_WHAT TO PRODUCE_. Copy the rows below word for word, starting at the line that contains "Memphis: 4:46 -> 10:46" and stopping after the line that contains "Memphis: 9:46 -> 10:25", and leave the pictures out of your answer.

_MATERIAL SHOWN_.

※

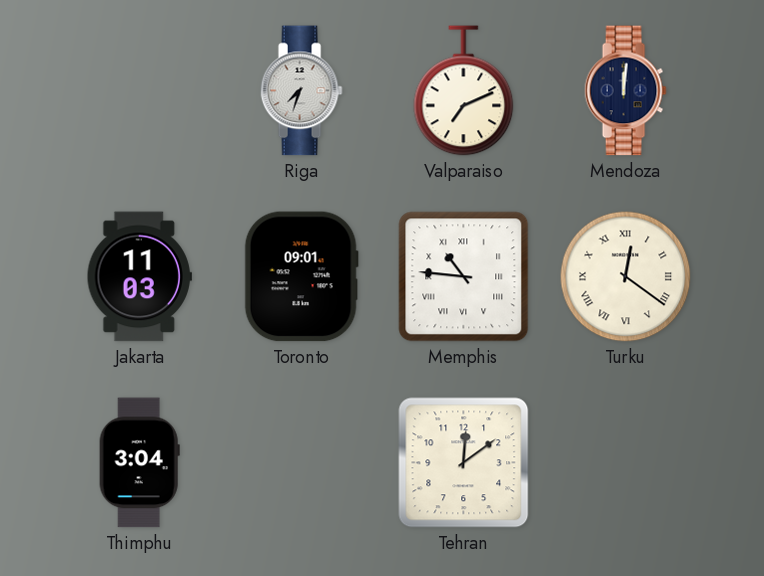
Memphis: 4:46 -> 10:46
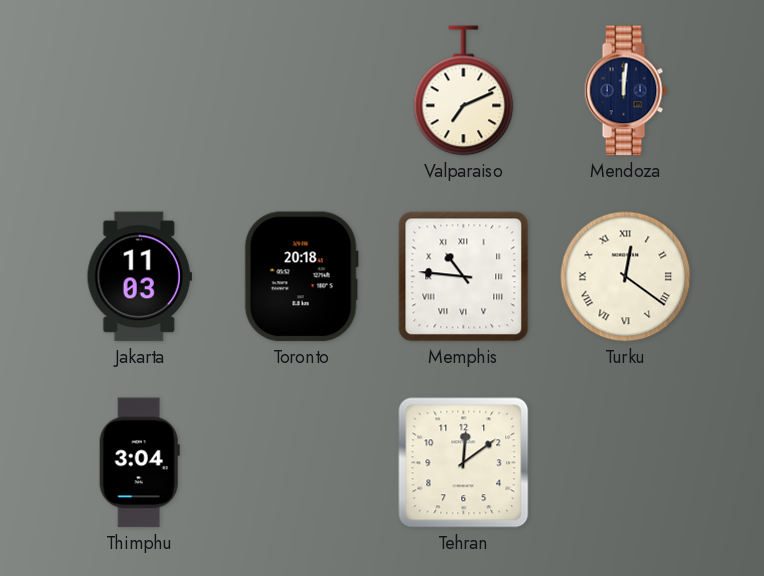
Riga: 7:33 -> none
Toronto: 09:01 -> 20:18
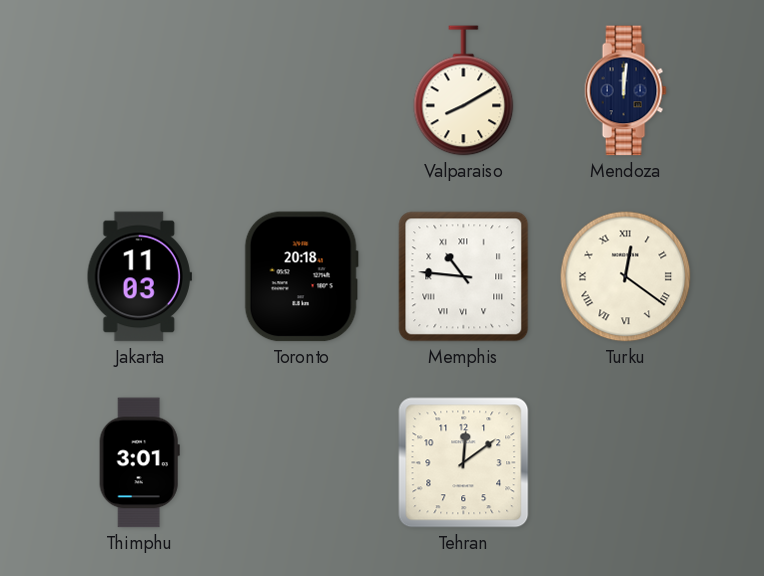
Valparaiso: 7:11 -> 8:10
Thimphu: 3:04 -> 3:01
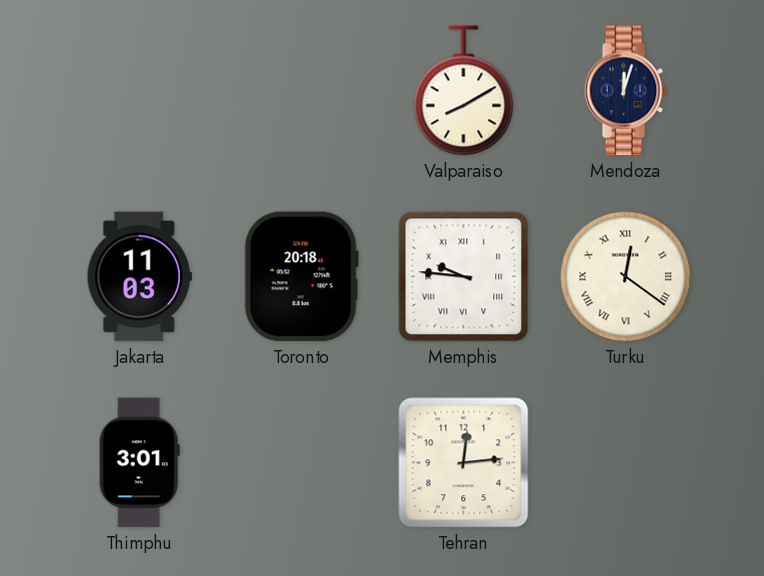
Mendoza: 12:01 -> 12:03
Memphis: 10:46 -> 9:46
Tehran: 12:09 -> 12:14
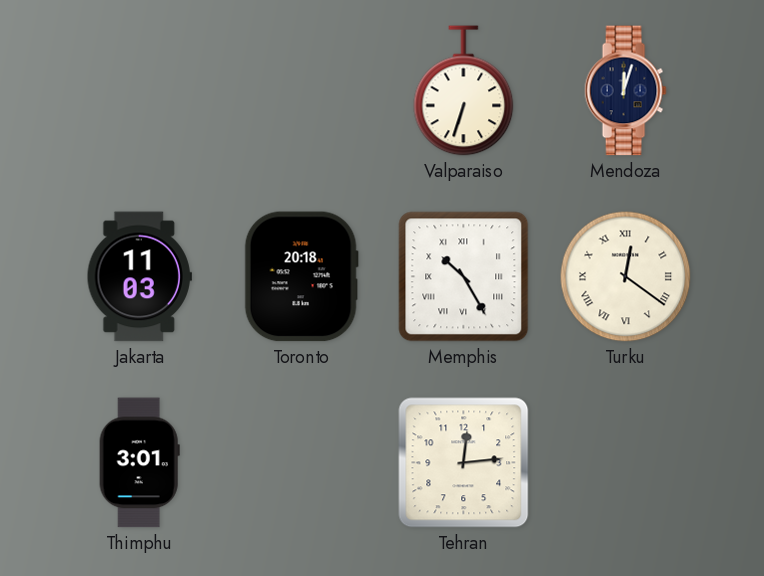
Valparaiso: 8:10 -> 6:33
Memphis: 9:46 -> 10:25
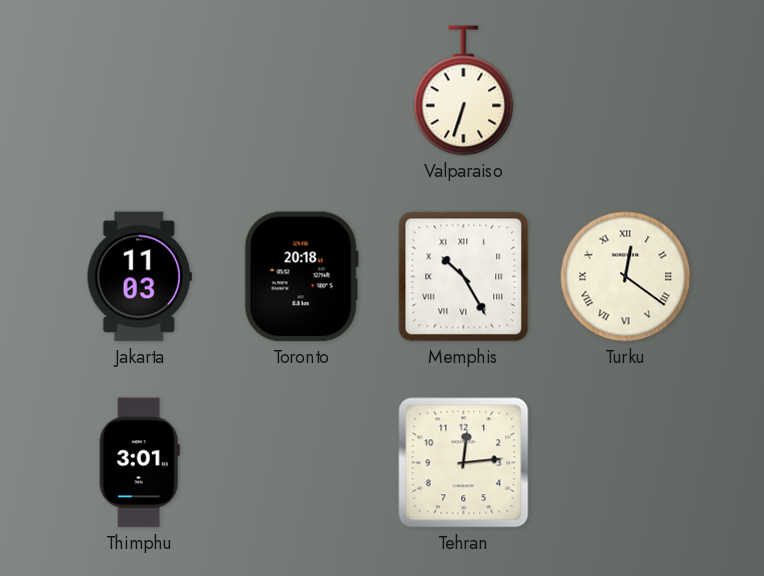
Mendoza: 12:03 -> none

※

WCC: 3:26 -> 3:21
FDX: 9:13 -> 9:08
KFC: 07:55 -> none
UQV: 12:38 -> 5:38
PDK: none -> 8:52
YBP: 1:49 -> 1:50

※

_THE RESULT_.
Memphis: 4:46 -> 10:46
Riga: 7:33 -> none
Toronto: 09:01 -> 20:18
Valparaiso: 7:11 -> 8:10
Thimphu: 3:04 -> 3:01
Mendoza: 12:01 -> 12:03
Memphis: 10:46 -> 9:46
Tehran: 12:09 -> 12:14
Valparaiso: 8:10 -> 6:33
Memphis: 9:46 -> 10:25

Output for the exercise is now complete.